BEGIN Data to examine

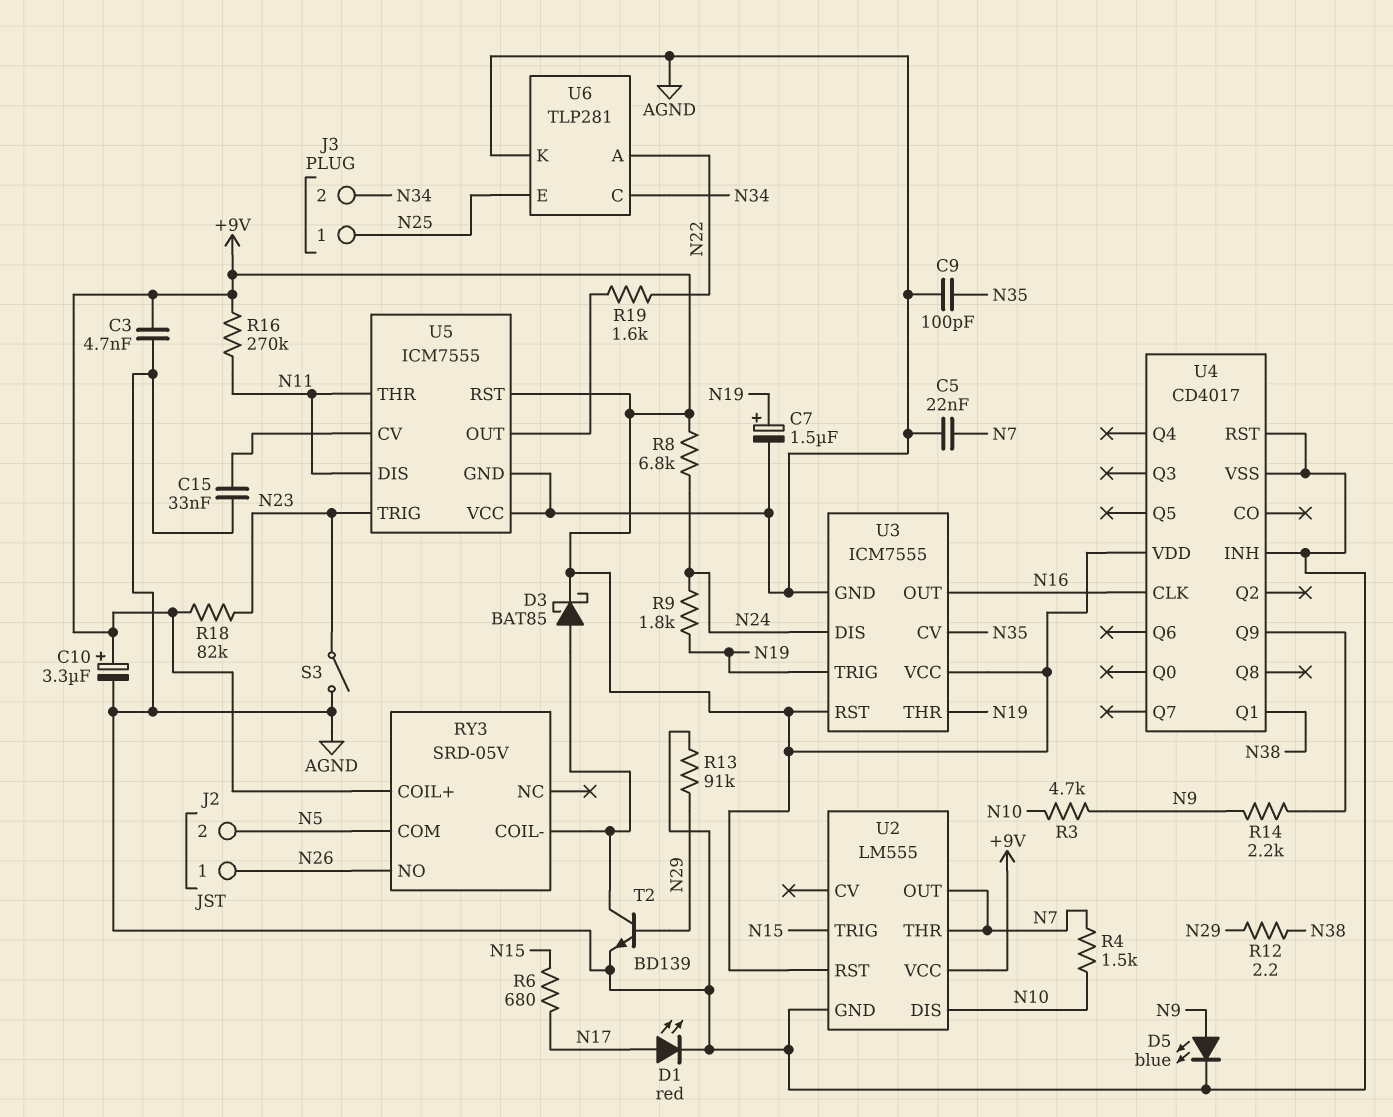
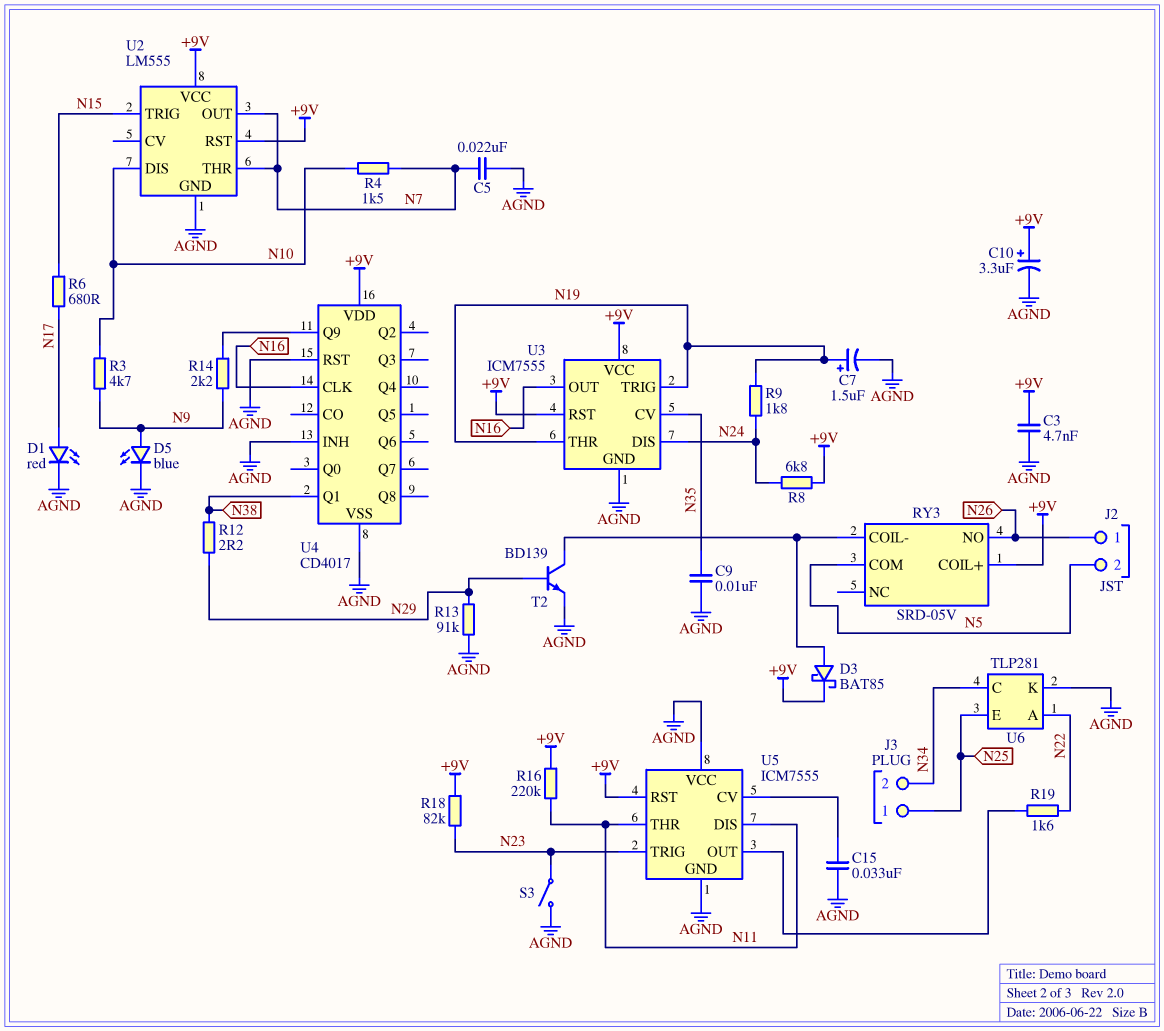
C9: 100pF (AGND, N35) -> 10nF (AGND, N35)
R16: 270k (+9V, N11) -> 220k (+9V, N11)

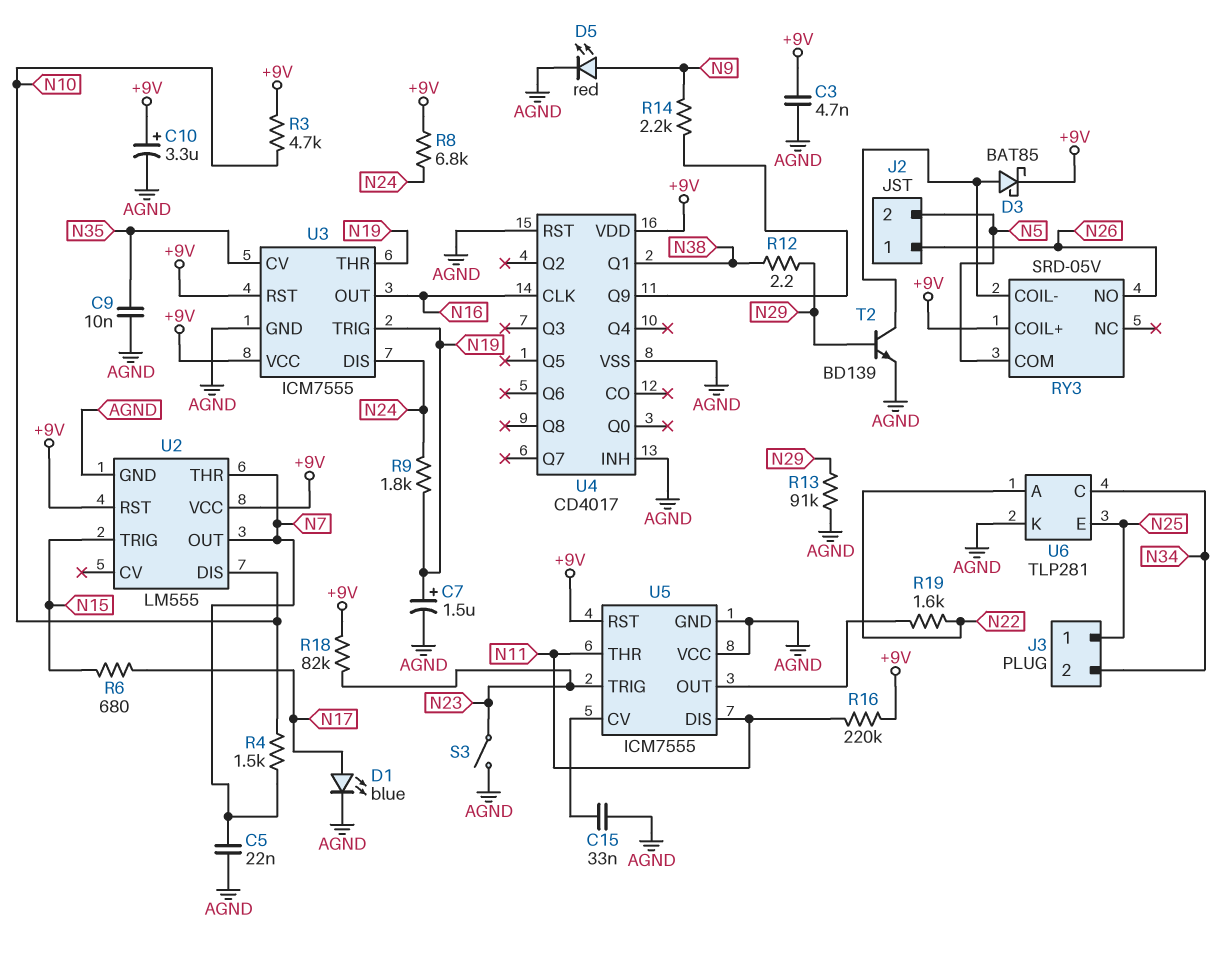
D1: LED red (A N17, K AGND) -> LED blue (A N17, K AGND)
D5: LED blue (A N9, K AGND) -> LED red (A N9, K AGND)
R3: 4.7k (N9, N10) -> 4.7k (+9V, N10)

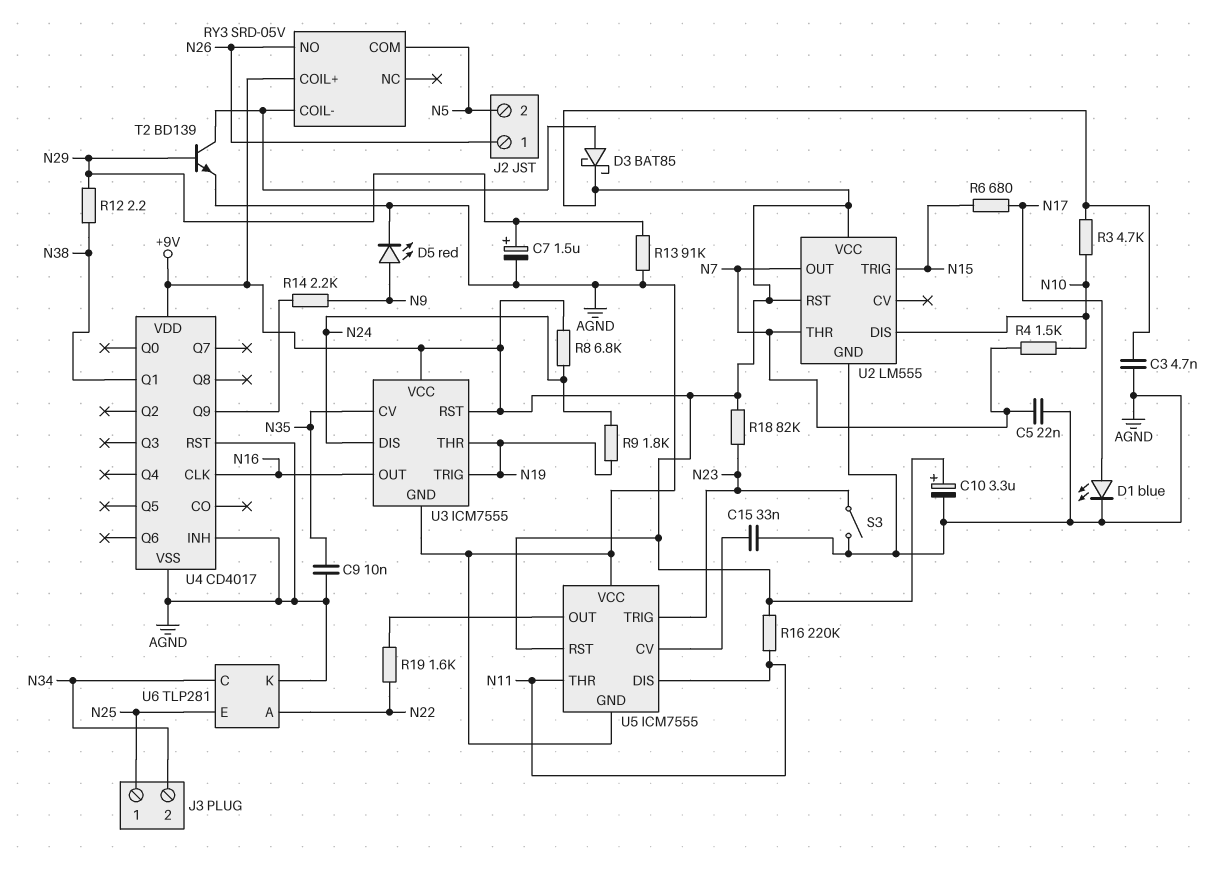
C7: 1.5uF (plus N19, minus AGND) -> 1.5uF (plus N29, minus AGND)

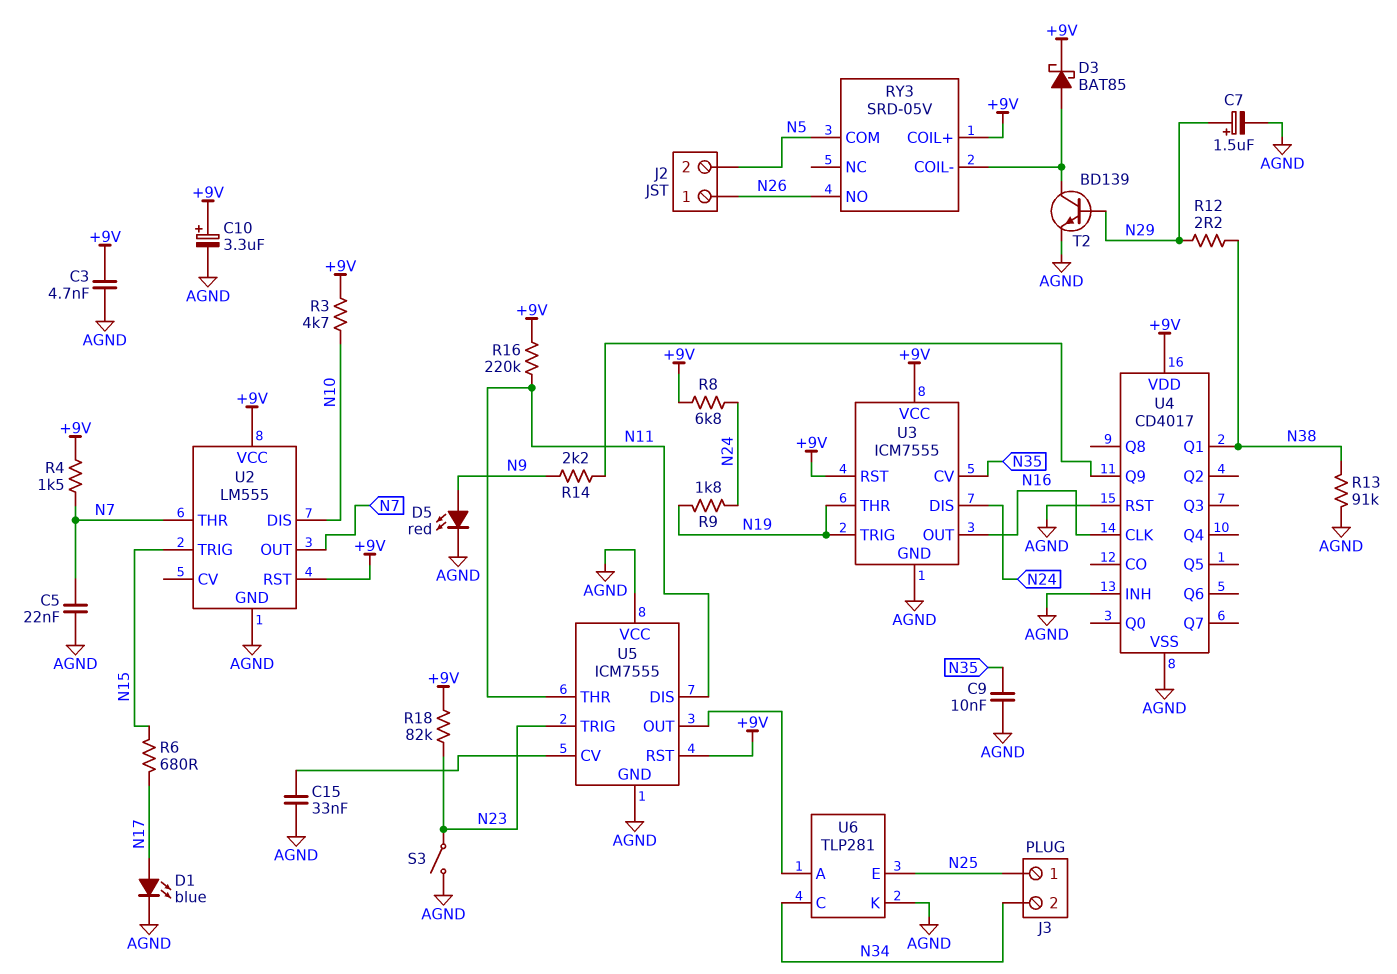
R4: 1.5k (N7, N10) -> 1.5k (+9V, N7)
R13: 91k (AGND, N29) -> 91k (AGND, N38)
R19: 1.6k (N22, U5/OUT) -> none
U6 pin A: N22 -> U5/OUT

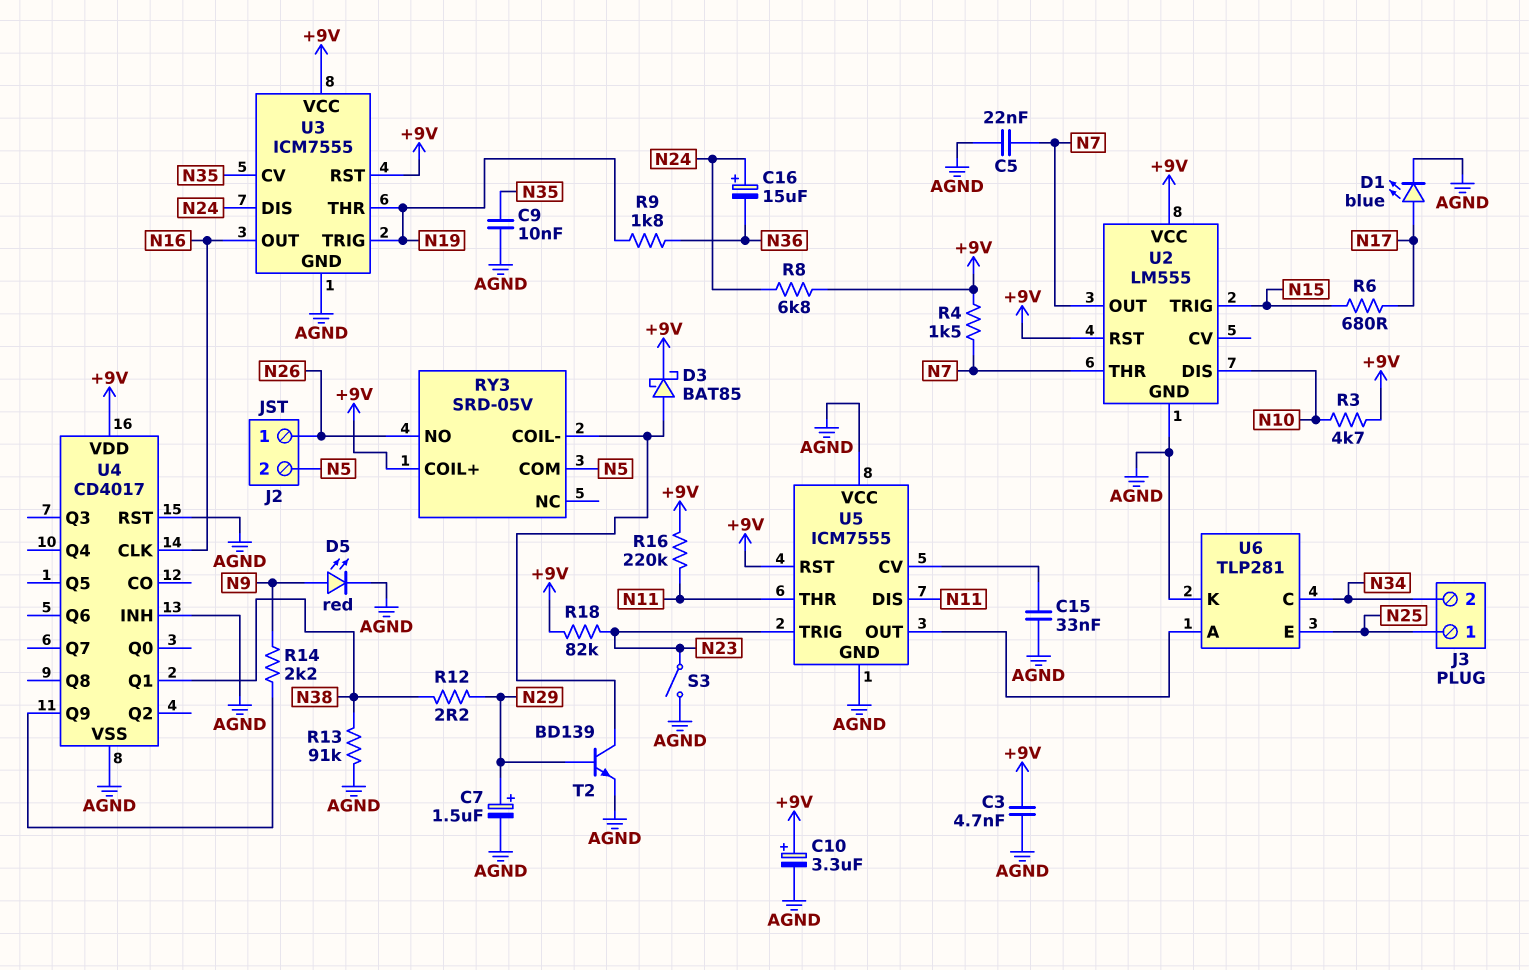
C16: none -> 15uF (plus N24, minus N36)
R9: 1.8k (N19, N24) -> 1.8k (N19, N36)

END Data to examine

▸ Task to complete: From the records above, copy exactly the stretch from the line holding "C7: 1.5uF (plus" through the line holding "C16: none -> 15uF (plus N24, minus N36)", both ends included, without the pictures.

▸ Reply:
C7: 1.5uF (plus N19, minus AGND) -> 1.5uF (plus N29, minus AGND)

R4: 1.5k (N7, N10) -> 1.5k (+9V, N7)
R13: 91k (AGND, N29) -> 91k (AGND, N38)
R19: 1.6k (N22, U5/OUT) -> none
U6 pin A: N22 -> U5/OUT

C16: none -> 15uF (plus N24, minus N36)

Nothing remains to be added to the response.